→ **Task objective**
Through to the final line, write out the records below exactly, omitting any images they contain.
(Stored data begins)
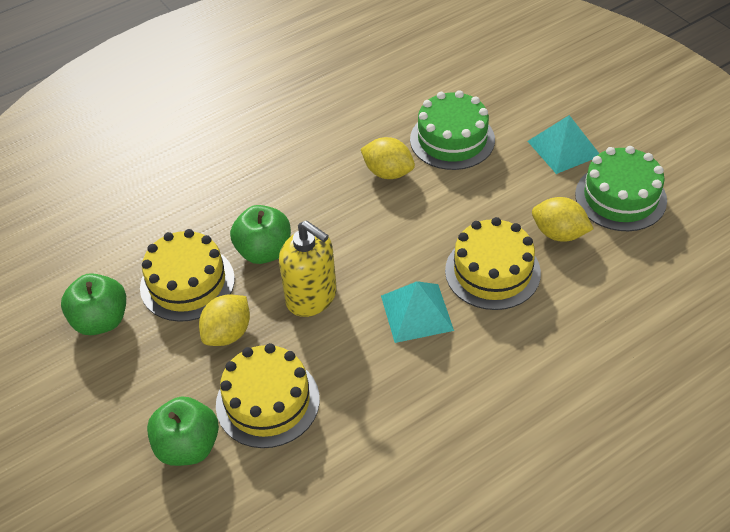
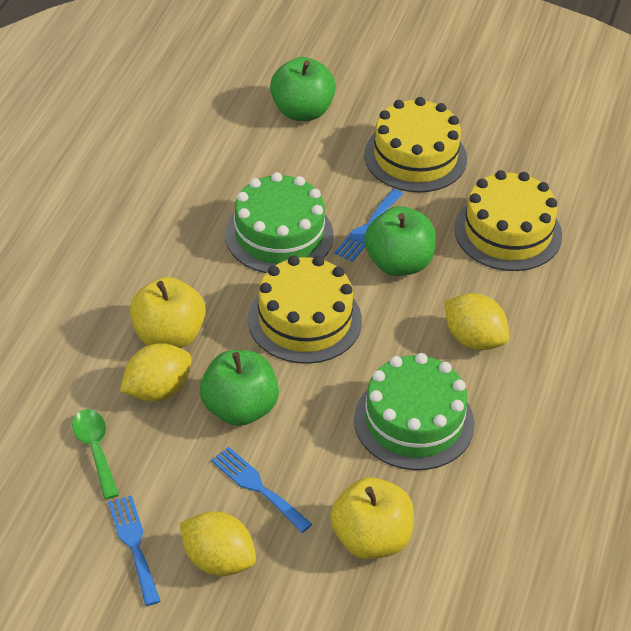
blue fork: 0 -> 3
green spoon: 0 -> 1
turquoise pyramid: 2 -> 0
yellow apple: 0 -> 2
yellow soap dispenser: 1 -> 0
(Stored data ends)
→ **Solution for this problem**
blue fork: 0 -> 3
green spoon: 0 -> 1
turquoise pyramid: 2 -> 0
yellow apple: 0 -> 2
yellow soap dispenser: 1 -> 0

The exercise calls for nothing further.